Top of Provided records

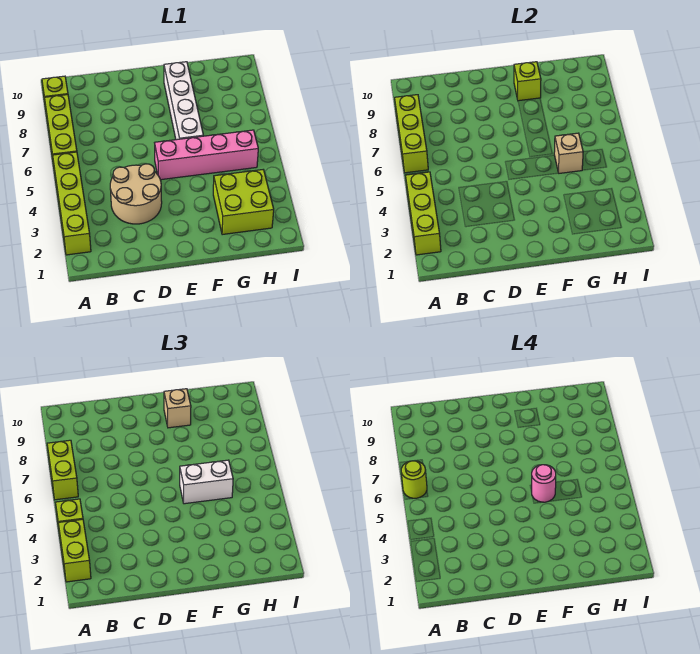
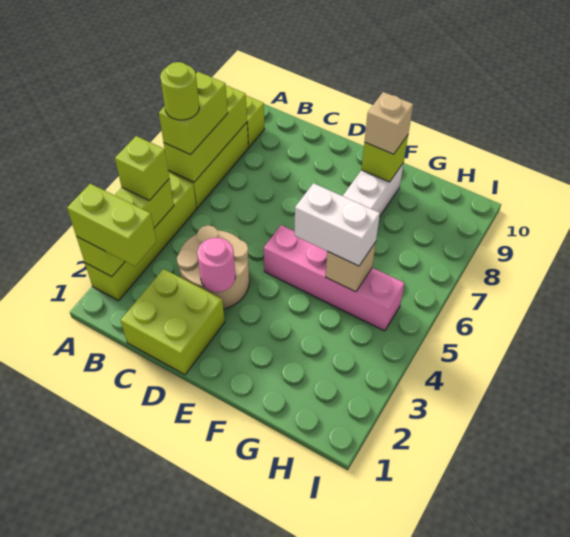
lime brick A2:A3 level 3 -> lime brick A2:B2 level 3
pink round brick F5 level 4 -> pink round brick D3 level 2
lime brick G2:H3 level 1 -> lime brick C1:D2 level 1

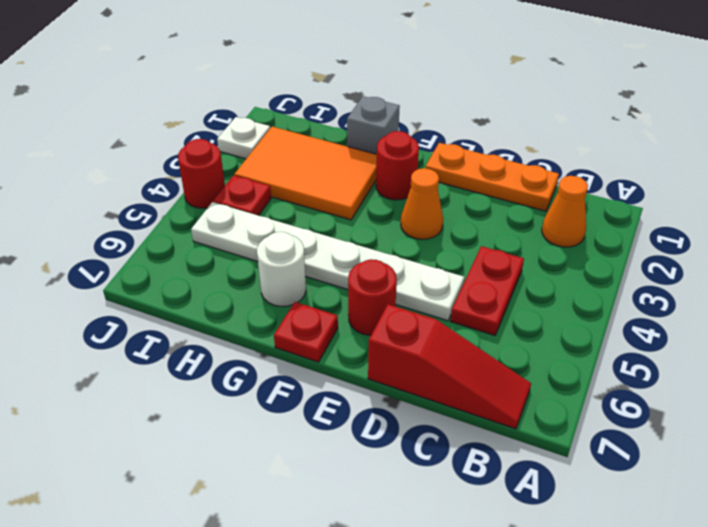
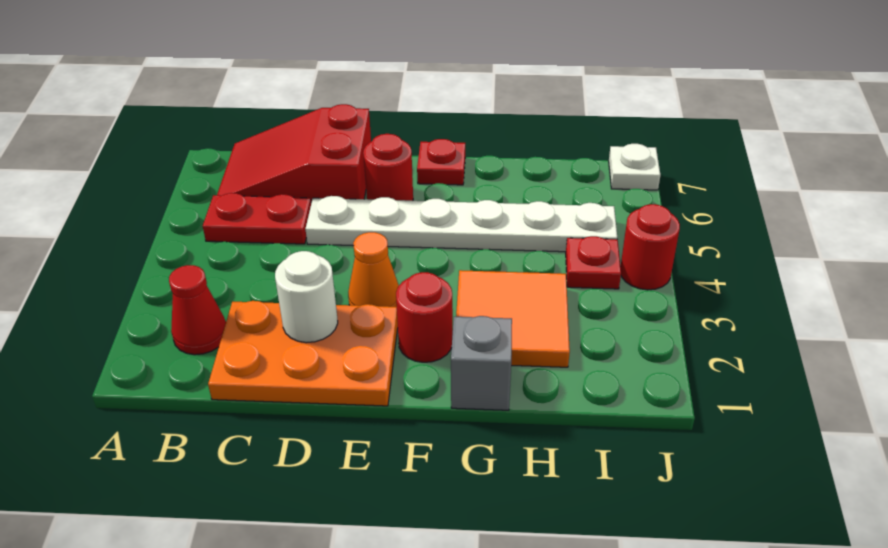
orange cone B2 level 1 -> red cone B2 level 1
red slope B7:D7 level 1 top D -> red slope B6:D7 level 1 top D
orange plate C1:E1 level 1 -> orange plate C1:E2 level 1
red plate C4:C5 level 1 -> red plate B5:C5 level 1
orange tile G2:I3 level 1 -> orange tile G2:H3 level 1
white round brick G6 level 1 -> white round brick D2 level 2
white plate J2 level 1 -> white plate J7 level 1

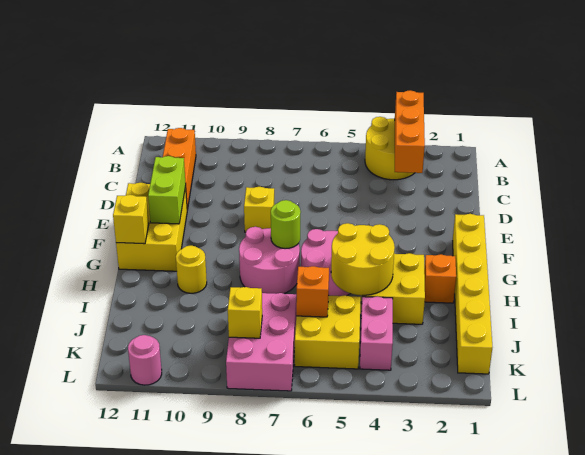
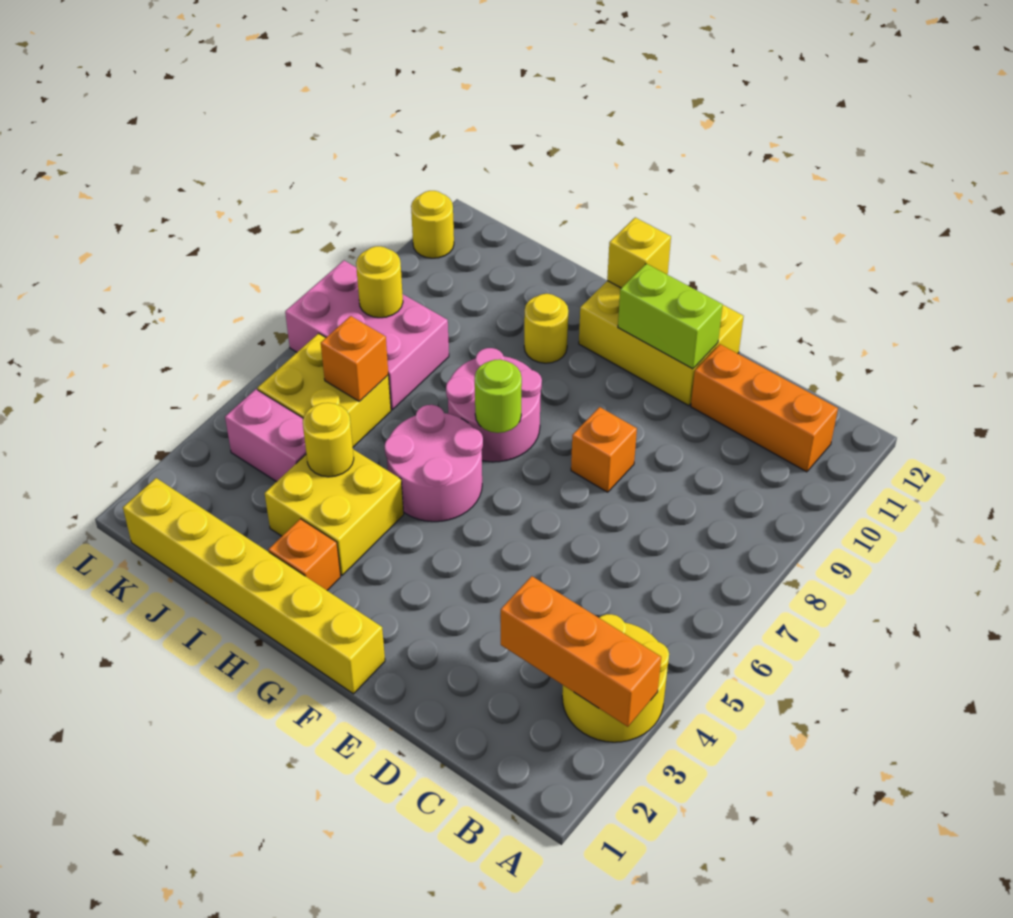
yellow brick E8 level 1 -> orange brick E8 level 1
yellow round brick H4:I5 level 2 -> yellow round brick I4 level 2
yellow brick K8 level 2 -> yellow round brick K8 level 2
pink round brick L11 level 1 -> yellow round brick L11 level 1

Bottom of Provided records

# Exercise brief
Leaving every image behind, repeat the data in full and exactly.

# Response area
lime brick A2:A3 level 3 -> lime brick A2:B2 level 3
pink round brick F5 level 4 -> pink round brick D3 level 2
lime brick G2:H3 level 1 -> lime brick C1:D2 level 1

orange cone B2 level 1 -> red cone B2 level 1
red slope B7:D7 level 1 top D -> red slope B6:D7 level 1 top D
orange plate C1:E1 level 1 -> orange plate C1:E2 level 1
red plate C4:C5 level 1 -> red plate B5:C5 level 1
orange tile G2:I3 level 1 -> orange tile G2:H3 level 1
white round brick G6 level 1 -> white round brick D2 level 2
white plate J2 level 1 -> white plate J7 level 1

yellow brick E8 level 1 -> orange brick E8 level 1
yellow round brick H4:I5 level 2 -> yellow round brick I4 level 2
yellow brick K8 level 2 -> yellow round brick K8 level 2
pink round brick L11 level 1 -> yellow round brick L11 level 1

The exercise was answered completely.